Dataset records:
..........

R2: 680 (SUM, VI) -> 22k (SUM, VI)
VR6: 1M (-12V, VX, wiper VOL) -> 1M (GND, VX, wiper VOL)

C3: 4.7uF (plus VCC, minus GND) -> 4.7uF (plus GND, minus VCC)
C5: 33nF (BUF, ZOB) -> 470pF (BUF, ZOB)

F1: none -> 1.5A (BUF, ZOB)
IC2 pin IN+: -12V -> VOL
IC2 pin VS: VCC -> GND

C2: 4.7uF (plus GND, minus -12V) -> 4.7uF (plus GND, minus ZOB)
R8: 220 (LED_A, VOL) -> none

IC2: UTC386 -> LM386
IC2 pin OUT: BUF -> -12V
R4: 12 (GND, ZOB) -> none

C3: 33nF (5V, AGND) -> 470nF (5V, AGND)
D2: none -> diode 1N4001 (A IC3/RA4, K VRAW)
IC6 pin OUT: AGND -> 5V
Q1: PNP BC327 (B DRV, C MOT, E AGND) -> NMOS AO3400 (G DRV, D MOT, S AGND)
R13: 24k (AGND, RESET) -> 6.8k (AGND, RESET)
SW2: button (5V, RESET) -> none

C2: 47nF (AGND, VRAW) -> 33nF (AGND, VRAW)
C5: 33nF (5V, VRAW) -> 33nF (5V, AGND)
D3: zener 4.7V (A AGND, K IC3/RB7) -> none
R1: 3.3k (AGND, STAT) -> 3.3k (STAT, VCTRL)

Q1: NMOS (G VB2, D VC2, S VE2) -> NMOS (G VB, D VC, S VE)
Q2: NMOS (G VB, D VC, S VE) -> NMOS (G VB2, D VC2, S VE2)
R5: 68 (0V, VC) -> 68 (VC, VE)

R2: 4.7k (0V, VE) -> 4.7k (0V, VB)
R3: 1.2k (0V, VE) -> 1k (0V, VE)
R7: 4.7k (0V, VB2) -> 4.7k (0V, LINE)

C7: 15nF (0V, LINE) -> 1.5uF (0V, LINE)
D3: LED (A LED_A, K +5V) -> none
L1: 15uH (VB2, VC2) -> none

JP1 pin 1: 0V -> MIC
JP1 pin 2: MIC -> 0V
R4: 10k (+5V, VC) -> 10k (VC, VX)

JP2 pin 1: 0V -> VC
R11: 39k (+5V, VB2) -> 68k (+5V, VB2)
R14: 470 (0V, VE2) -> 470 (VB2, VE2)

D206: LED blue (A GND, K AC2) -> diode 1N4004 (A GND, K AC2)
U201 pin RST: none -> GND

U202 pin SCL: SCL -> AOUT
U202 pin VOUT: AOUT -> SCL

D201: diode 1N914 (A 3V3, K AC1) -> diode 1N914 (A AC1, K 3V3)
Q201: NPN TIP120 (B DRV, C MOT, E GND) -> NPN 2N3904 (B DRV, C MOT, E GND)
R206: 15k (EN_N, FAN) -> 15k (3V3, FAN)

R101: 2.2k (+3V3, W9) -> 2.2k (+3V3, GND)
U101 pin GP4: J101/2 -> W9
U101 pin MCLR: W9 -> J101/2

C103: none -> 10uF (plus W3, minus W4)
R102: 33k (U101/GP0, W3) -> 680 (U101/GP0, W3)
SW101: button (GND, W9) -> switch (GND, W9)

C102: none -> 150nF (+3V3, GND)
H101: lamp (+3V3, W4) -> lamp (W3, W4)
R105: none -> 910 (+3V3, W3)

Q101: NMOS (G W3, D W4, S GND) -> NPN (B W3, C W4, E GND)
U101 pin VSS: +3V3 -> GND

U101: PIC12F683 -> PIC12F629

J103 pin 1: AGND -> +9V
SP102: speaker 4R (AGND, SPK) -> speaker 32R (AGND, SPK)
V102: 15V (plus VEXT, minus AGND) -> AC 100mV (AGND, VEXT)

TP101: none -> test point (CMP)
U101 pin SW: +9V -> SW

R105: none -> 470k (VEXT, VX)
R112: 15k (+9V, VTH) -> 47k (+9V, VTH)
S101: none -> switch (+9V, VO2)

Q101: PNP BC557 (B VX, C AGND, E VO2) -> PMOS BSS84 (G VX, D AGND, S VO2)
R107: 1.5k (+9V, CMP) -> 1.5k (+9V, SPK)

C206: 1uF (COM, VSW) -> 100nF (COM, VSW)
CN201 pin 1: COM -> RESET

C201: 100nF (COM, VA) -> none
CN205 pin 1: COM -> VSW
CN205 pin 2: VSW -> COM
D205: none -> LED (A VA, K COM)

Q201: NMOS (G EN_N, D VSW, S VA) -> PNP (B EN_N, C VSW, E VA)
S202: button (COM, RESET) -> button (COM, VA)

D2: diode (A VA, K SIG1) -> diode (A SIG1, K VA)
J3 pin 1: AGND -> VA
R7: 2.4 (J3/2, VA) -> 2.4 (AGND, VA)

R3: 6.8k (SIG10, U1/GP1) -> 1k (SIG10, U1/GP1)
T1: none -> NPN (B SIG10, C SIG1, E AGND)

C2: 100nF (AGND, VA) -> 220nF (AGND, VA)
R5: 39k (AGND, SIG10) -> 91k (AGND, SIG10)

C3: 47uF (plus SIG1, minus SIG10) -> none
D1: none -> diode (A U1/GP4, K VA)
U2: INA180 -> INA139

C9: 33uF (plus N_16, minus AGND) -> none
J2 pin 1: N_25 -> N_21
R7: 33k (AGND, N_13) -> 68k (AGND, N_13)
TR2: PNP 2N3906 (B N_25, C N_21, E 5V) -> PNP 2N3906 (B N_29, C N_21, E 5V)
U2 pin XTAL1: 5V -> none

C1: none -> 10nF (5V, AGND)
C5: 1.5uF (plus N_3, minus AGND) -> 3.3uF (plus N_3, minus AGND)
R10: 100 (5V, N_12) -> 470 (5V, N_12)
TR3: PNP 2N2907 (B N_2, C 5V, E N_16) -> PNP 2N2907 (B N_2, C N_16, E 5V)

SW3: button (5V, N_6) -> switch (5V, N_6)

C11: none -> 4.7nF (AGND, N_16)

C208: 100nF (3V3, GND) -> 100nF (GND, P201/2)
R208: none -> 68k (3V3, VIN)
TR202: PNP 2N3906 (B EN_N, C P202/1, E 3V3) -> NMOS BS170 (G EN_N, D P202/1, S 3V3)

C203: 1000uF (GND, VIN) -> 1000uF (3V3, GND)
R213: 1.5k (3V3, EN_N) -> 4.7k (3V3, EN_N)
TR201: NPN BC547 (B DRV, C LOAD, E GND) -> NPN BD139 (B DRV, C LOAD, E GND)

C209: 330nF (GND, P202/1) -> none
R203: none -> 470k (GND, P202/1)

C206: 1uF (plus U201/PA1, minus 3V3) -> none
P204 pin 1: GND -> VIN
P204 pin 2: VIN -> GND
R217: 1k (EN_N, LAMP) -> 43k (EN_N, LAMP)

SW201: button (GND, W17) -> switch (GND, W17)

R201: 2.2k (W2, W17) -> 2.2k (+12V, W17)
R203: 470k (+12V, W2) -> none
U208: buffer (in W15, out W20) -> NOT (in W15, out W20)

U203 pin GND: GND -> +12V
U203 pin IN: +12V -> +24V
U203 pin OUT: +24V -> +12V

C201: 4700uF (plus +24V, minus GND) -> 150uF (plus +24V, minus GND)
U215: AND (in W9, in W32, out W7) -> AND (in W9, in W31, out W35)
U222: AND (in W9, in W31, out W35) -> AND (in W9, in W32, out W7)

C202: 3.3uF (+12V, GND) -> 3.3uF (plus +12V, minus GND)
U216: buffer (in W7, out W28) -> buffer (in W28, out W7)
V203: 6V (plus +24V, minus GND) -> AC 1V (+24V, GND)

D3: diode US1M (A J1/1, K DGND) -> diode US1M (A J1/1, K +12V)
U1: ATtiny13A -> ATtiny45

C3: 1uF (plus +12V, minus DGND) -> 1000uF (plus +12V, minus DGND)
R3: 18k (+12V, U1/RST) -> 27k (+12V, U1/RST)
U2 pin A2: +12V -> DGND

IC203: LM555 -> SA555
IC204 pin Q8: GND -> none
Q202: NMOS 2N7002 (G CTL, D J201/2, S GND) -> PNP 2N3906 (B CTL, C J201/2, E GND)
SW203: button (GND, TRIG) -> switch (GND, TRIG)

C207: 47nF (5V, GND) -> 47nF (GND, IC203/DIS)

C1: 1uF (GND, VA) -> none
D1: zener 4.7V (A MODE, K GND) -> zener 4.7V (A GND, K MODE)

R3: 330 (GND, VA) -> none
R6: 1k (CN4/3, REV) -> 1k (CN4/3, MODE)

..........

● **Problem details**: Leave out every line above except those from the line with "R107: 1.5k (+9V, CMP) -> 1.5k (+9V, SPK)" up to and including the line with "R7: 33k (AGND, N_13) -> 68k (AGND, N_13)", and copy those exactly.

● **Written answer**:
R107: 1.5k (+9V, CMP) -> 1.5k (+9V, SPK)

C206: 1uF (COM, VSW) -> 100nF (COM, VSW)
CN201 pin 1: COM -> RESET

C201: 100nF (COM, VA) -> none
CN205 pin 1: COM -> VSW
CN205 pin 2: VSW -> COM
D205: none -> LED (A VA, K COM)

Q201: NMOS (G EN_N, D VSW, S VA) -> PNP (B EN_N, C VSW, E VA)
S202: button (COM, RESET) -> button (COM, VA)

D2: diode (A VA, K SIG1) -> diode (A SIG1, K VA)
J3 pin 1: AGND -> VA
R7: 2.4 (J3/2, VA) -> 2.4 (AGND, VA)

R3: 6.8k (SIG10, U1/GP1) -> 1k (SIG10, U1/GP1)
T1: none -> NPN (B SIG10, C SIG1, E AGND)

C2: 100nF (AGND, VA) -> 220nF (AGND, VA)
R5: 39k (AGND, SIG10) -> 91k (AGND, SIG10)

C3: 47uF (plus SIG1, minus SIG10) -> none
D1: none -> diode (A U1/GP4, K VA)
U2: INA180 -> INA139

C9: 33uF (plus N_16, minus AGND) -> none
J2 pin 1: N_25 -> N_21
R7: 33k (AGND, N_13) -> 68k (AGND, N_13)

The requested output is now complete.